● **Task statement**
From the entries below, transcribe exactly the lines between the line holding "orange domino: 2 -> 1" and the line holding "yellow pear: 3 -> 2", inclusive; skip all other lines.

══ Supplied records

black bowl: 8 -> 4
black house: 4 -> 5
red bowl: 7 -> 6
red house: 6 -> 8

════
══ Supplied records

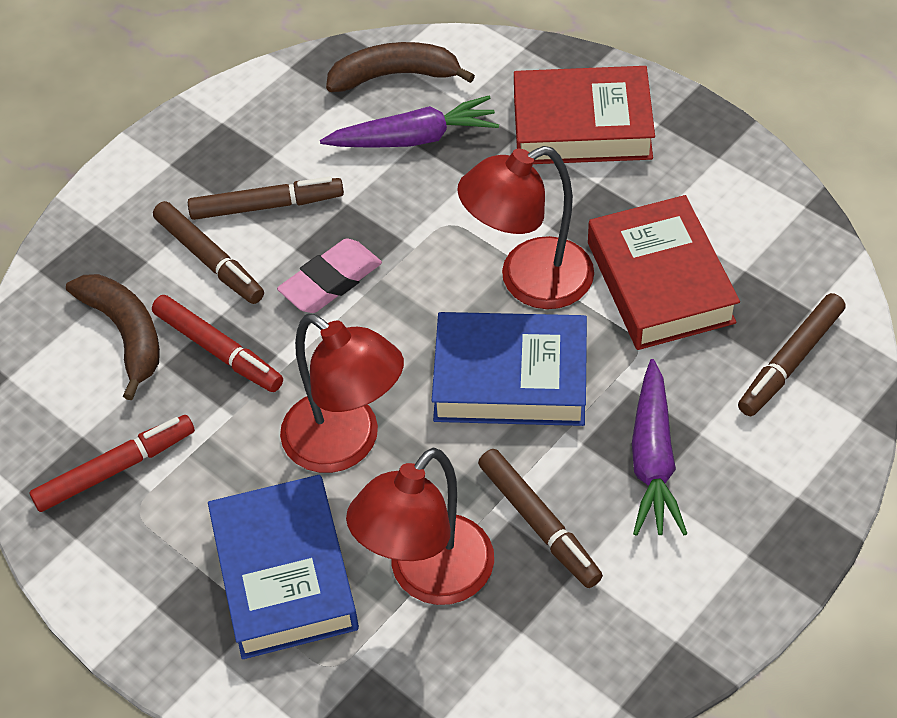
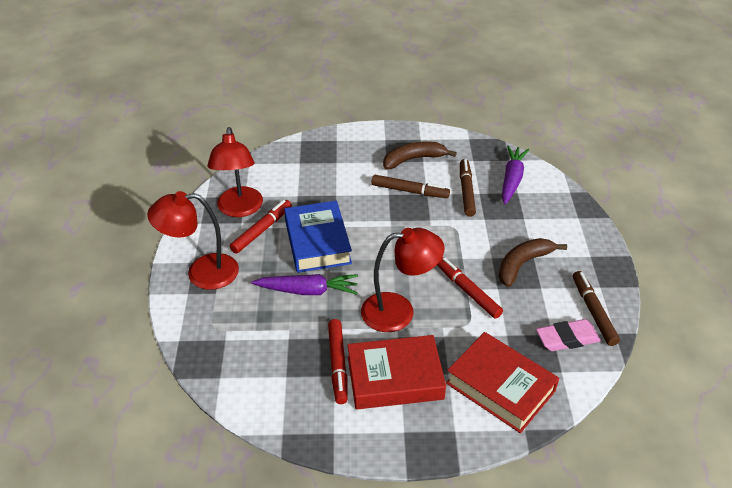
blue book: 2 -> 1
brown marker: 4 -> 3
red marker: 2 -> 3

════
══ Supplied records

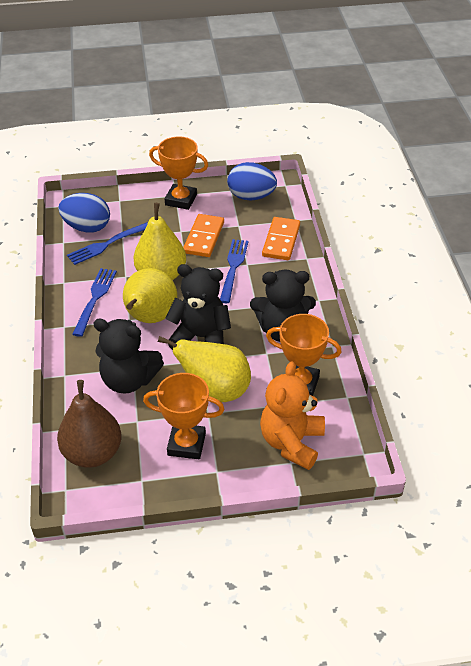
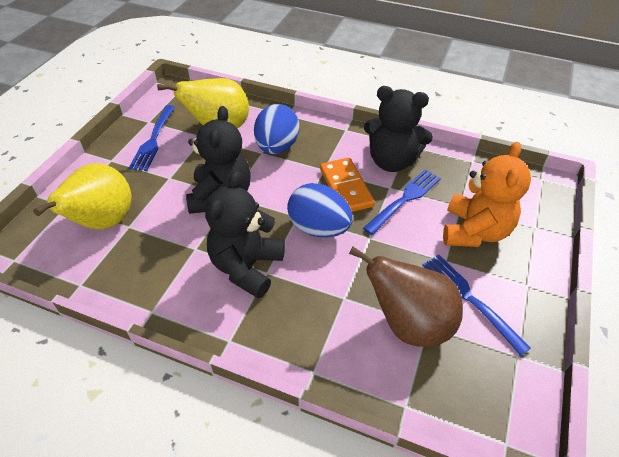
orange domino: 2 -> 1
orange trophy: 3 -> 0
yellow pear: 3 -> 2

════

● **Written solution**
orange domino: 2 -> 1
orange trophy: 3 -> 0
yellow pear: 3 -> 2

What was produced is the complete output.